> **WHAT IS BEING ASKED**:
Print exactly the first lines of the records. Stop after the line containing "green pentagon: (138, 148)", and leave every picture out.

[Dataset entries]
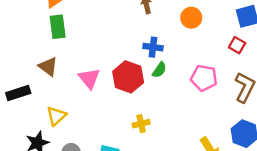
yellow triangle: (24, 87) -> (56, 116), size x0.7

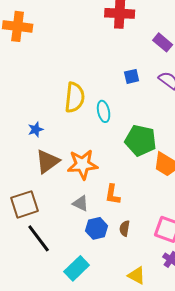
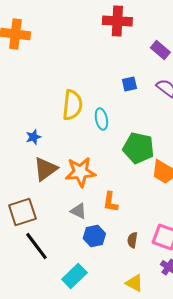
brown semicircle: (125, 228) -> (132, 240), moved

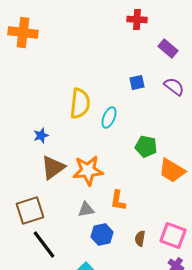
red cross: (117, 21) -> (137, 20), moved, size x0.7
cyan ellipse: (101, 119) -> (109, 118), turned 35
green pentagon: (138, 148) -> (146, 147), size x0.7
gray triangle: (78, 211) -> (86, 210), turned -36

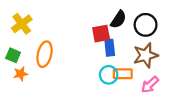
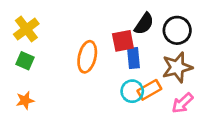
orange ellipse: (45, 54) -> (87, 57), moved
green square: (13, 55) -> (25, 61), moved
orange star: (21, 74) -> (25, 100), moved
orange rectangle: (123, 74) -> (149, 90), turned -30

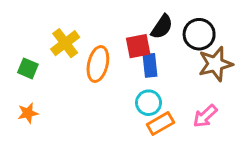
yellow cross: (26, 29) -> (65, 43), moved
brown star: (177, 67) -> (215, 64), moved
orange rectangle: (149, 90) -> (160, 124), moved

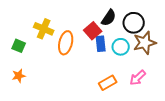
yellow cross: (65, 43) -> (44, 29), turned -30
red square: (138, 46) -> (93, 31), turned -30
cyan circle: (149, 103) -> (121, 47), moved

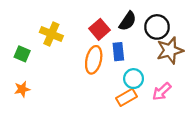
red square: (93, 31) -> (100, 29), moved
orange ellipse: (66, 43) -> (94, 60), moved
cyan circle: (121, 47) -> (134, 79), moved

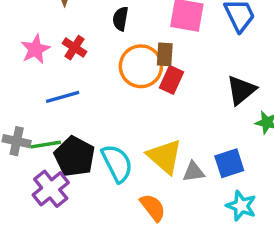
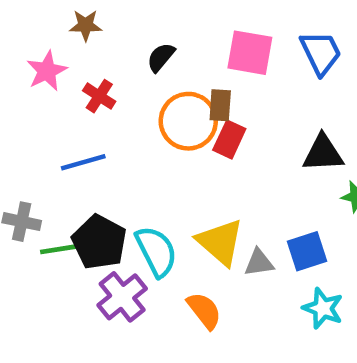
black semicircle: (120, 19) -> (161, 57), turned 30
pink star: (35, 49) -> (47, 71), moved
black triangle: (241, 90) -> (323, 153), turned 36
green line: (46, 145) -> (60, 249), moved
purple cross: (51, 189) -> (122, 297), moved

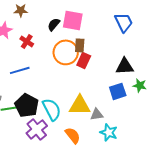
pink square: (250, 53) -> (73, 20), moved
yellow triangle: (220, 242) -> (80, 105), turned -40
blue square: (307, 251) -> (118, 91), moved
cyan star: (323, 308) -> (109, 132), moved

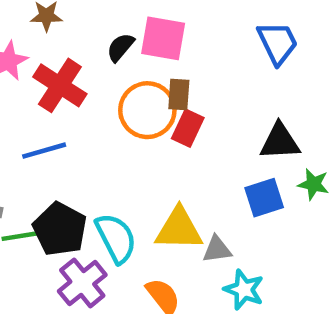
red cross: (27, 41) -> (60, 85), size x1.6

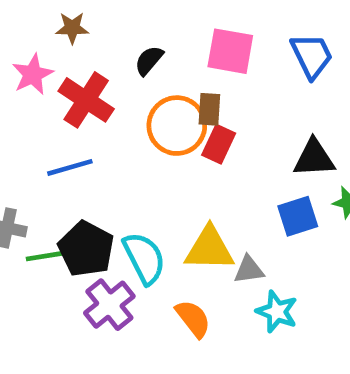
pink square: (163, 38) -> (230, 51), moved

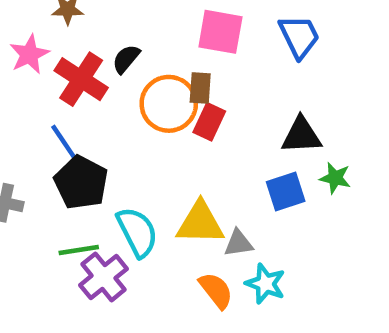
black semicircle: (149, 60) -> (126, 59), moved
blue line: (70, 167) -> (65, 144), turned 72
black pentagon: (86, 249) -> (81, 183), moved
green line: (47, 256) -> (79, 250), moved
orange semicircle: (193, 319) -> (216, 290), moved

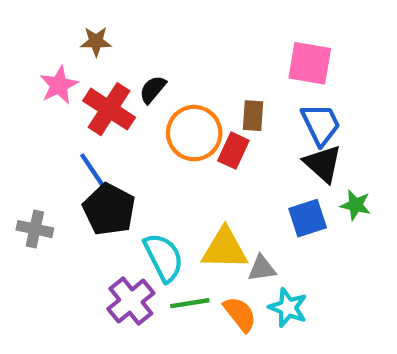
pink square: (220, 32) -> (310, 63), moved
blue trapezoid: (299, 36) -> (321, 124), moved
brown rectangle: (200, 88) -> (253, 116), moved
black triangle: (301, 135) -> (323, 164), turned 45
green line: (79, 250) -> (190, 303), moved

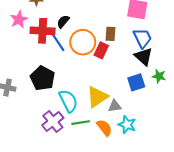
red cross: (109, 109) -> (43, 31), turned -30
blue line: (94, 172) -> (58, 42), moved
yellow triangle: (225, 249) -> (97, 97), turned -35

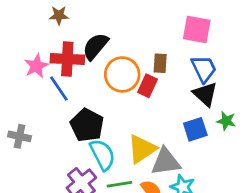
pink star: (19, 19) -> (36, 66), moved
black semicircle: (63, 22) -> (95, 46), size x1.5
blue line: (58, 42) -> (59, 89), moved
black pentagon: (43, 78) -> (87, 125), moved
gray triangle: (115, 106) -> (166, 162), size x1.6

> **SOLUTION TO THIS EXERCISE**:
yellow triangle: (24, 87) -> (56, 116), size x0.7

brown semicircle: (125, 228) -> (132, 240), moved

red cross: (117, 21) -> (137, 20), moved, size x0.7
cyan ellipse: (101, 119) -> (109, 118), turned 35
green pentagon: (138, 148) -> (146, 147), size x0.7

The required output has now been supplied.